→ **Exercise**
Search the data below for "board"; list each line that holds it.

→ **Listed records**
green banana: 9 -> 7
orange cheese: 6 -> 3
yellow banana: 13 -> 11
* * *
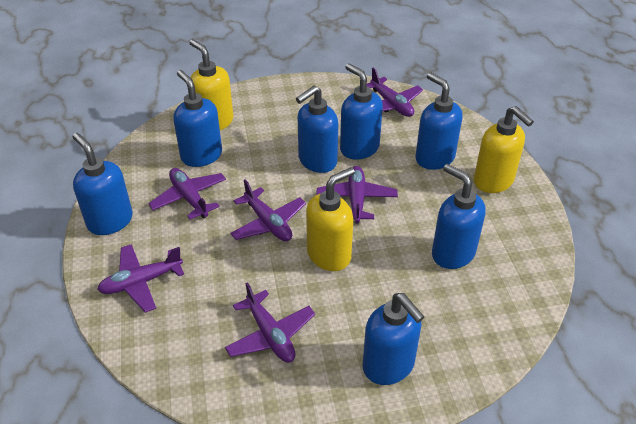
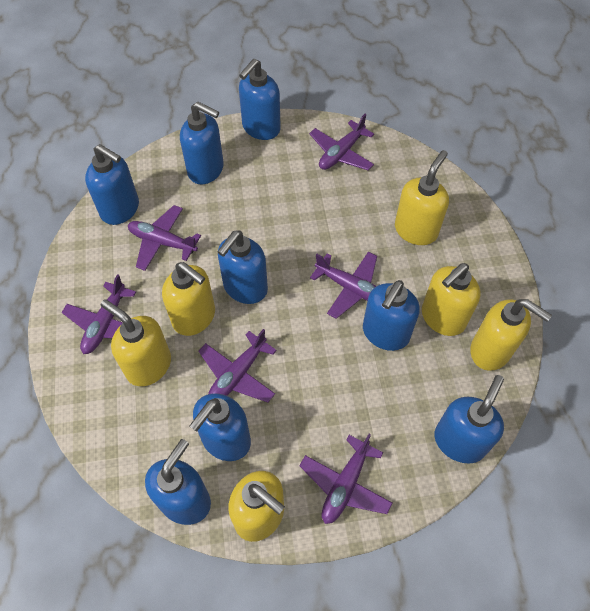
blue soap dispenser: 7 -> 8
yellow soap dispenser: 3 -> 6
* * *
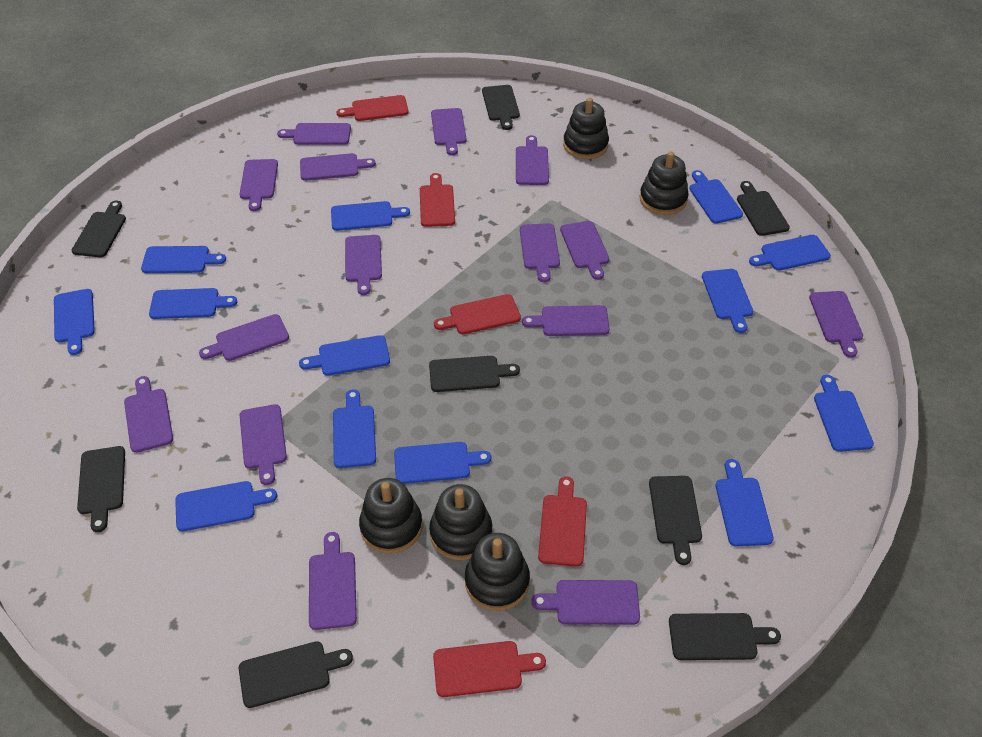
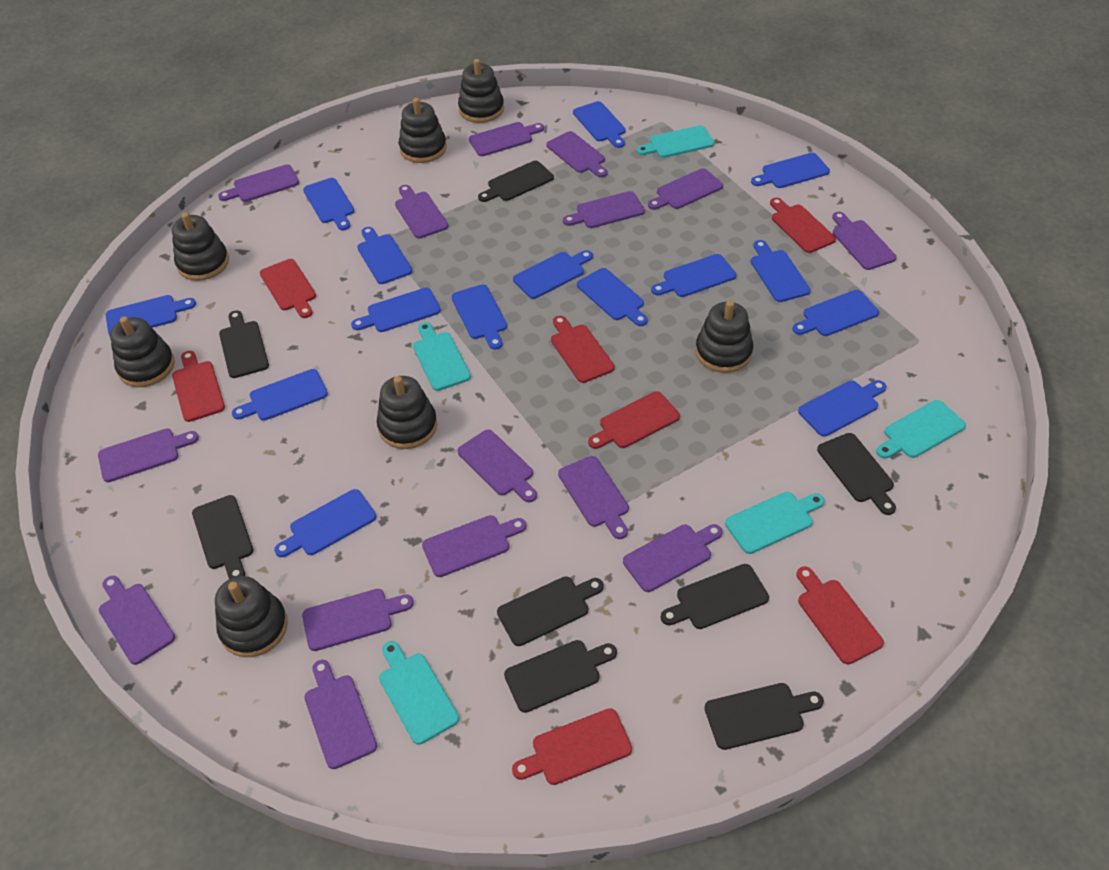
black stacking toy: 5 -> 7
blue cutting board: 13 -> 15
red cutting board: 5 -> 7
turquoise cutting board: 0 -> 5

→ **Solution**
blue cutting board: 13 -> 15
red cutting board: 5 -> 7
turquoise cutting board: 0 -> 5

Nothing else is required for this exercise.